[Source material Boundary: Start]

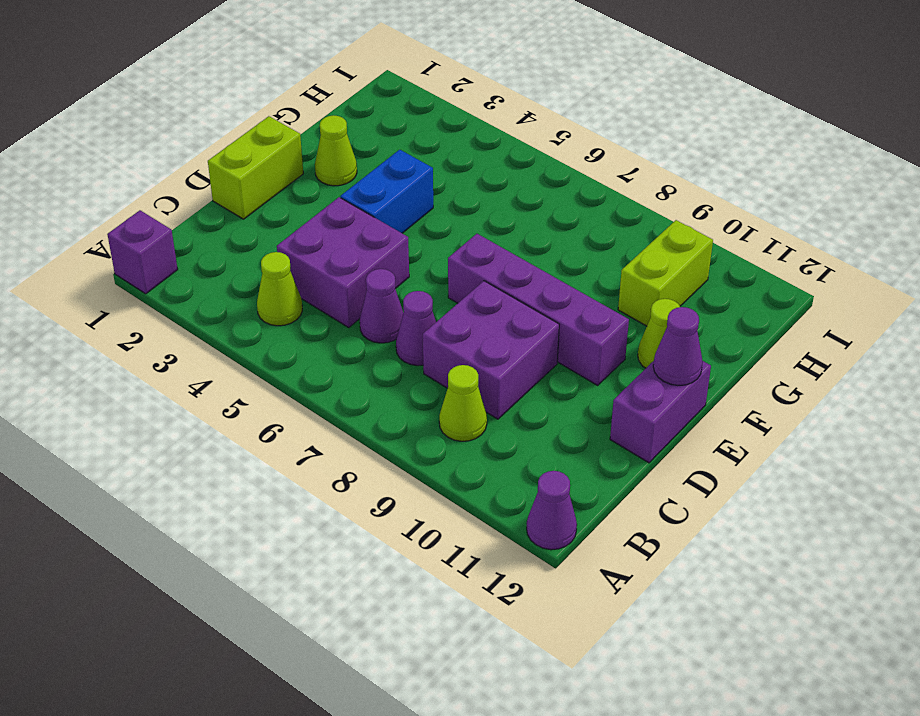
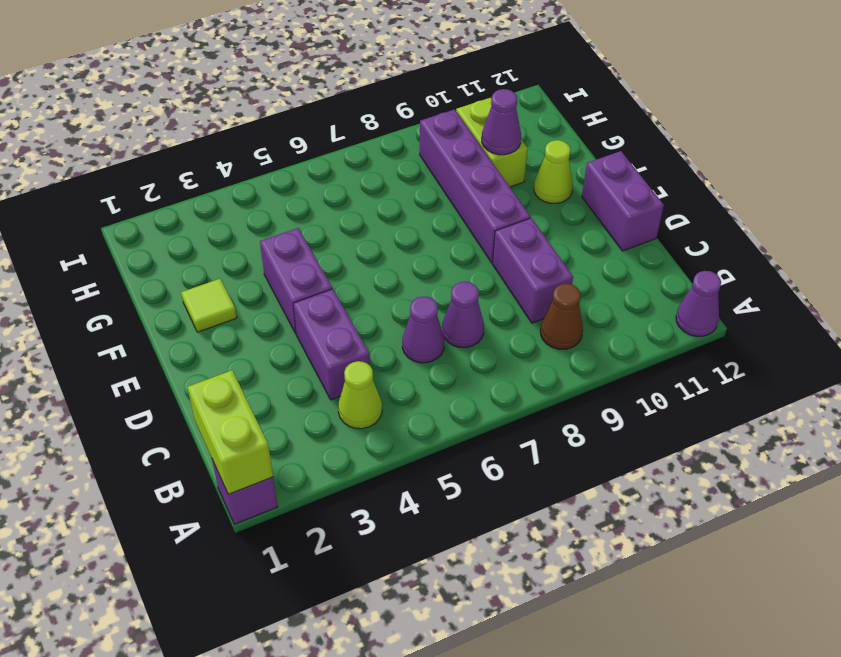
lime cone B9 level 1 -> brown cone B9 level 1
purple brick C4:D5 level 1 -> purple brick C4:D4 level 1
purple brick C8:D9 level 1 -> purple brick C9:D9 level 1
lime brick D1:E1 level 1 -> lime brick A1:B1 level 2
blue brick E4:F4 level 1 -> purple brick E4:F4 level 1
purple brick E7:E10 level 1 -> purple brick E9:H9 level 1
purple cone E12 level 2 -> purple cone G10 level 2
lime cone F2 level 1 -> lime tile F2 level 1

[Source material Boundary: End]

• **Task prompt**:
Please provide an exact transcription of each line from the one holding "lime brick D1:E1" through the final line of the data above.

• **Finished task**:
lime brick D1:E1 level 1 -> lime brick A1:B1 level 2
blue brick E4:F4 level 1 -> purple brick E4:F4 level 1
purple brick E7:E10 level 1 -> purple brick E9:H9 level 1
purple cone E12 level 2 -> purple cone G10 level 2
lime cone F2 level 1 -> lime tile F2 level 1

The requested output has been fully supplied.